Verbatim copy without images: return all of the data as it stands.

Start of DATA EXCERPT

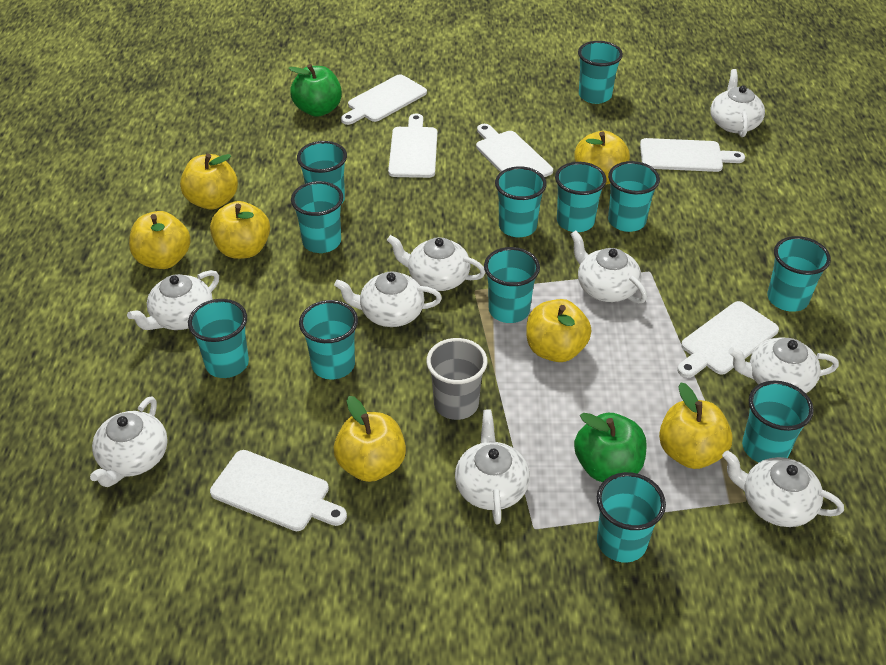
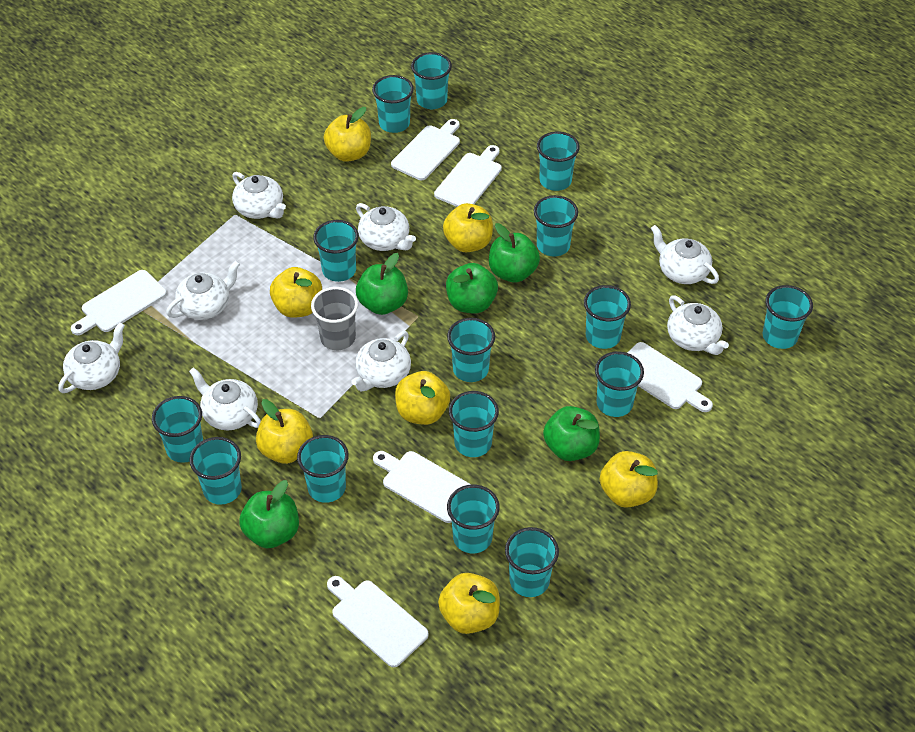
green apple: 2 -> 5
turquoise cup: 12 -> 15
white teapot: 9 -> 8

End of DATA EXCERPT

**EXPECTED OUTPUT:**
green apple: 2 -> 5
turquoise cup: 12 -> 15
white teapot: 9 -> 8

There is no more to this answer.